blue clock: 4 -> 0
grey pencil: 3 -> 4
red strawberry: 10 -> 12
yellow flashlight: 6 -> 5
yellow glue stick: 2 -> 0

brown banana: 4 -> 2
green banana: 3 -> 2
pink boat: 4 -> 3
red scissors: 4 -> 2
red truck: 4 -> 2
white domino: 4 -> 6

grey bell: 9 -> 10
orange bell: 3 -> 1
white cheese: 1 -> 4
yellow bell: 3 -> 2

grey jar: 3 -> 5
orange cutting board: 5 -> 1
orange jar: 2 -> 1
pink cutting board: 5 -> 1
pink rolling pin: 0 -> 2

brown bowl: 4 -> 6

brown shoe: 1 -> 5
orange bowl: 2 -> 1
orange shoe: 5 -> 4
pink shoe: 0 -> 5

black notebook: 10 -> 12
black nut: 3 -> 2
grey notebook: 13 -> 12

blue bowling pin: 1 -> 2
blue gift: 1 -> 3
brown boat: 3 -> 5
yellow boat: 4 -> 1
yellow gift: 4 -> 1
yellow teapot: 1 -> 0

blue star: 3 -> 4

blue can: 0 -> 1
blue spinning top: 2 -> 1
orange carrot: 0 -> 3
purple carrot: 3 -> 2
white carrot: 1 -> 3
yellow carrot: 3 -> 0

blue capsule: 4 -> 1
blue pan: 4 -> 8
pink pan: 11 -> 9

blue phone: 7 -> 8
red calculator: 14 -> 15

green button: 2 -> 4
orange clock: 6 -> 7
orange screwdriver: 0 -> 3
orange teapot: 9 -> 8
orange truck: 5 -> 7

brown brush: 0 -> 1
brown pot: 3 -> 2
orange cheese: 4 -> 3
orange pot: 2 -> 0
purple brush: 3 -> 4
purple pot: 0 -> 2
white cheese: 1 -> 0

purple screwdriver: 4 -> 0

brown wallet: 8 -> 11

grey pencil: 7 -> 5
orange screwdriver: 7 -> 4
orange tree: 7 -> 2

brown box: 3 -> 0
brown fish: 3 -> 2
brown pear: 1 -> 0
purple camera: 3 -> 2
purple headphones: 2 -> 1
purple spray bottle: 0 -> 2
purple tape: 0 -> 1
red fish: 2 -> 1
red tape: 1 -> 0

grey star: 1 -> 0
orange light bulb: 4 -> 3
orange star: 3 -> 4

> [How to complete this task]: All that belongs in the answer is the run of lines above from the line containing "orange clock: 6 -> 7" through the line containing "orange screwdriver: 7 -> 4", exactly as written.

> [Reply]:
orange clock: 6 -> 7
orange screwdriver: 0 -> 3
orange teapot: 9 -> 8
orange truck: 5 -> 7

brown brush: 0 -> 1
brown pot: 3 -> 2
orange cheese: 4 -> 3
orange pot: 2 -> 0
purple brush: 3 -> 4
purple pot: 0 -> 2
white cheese: 1 -> 0

purple screwdriver: 4 -> 0

brown wallet: 8 -> 11

grey pencil: 7 -> 5
orange screwdriver: 7 -> 4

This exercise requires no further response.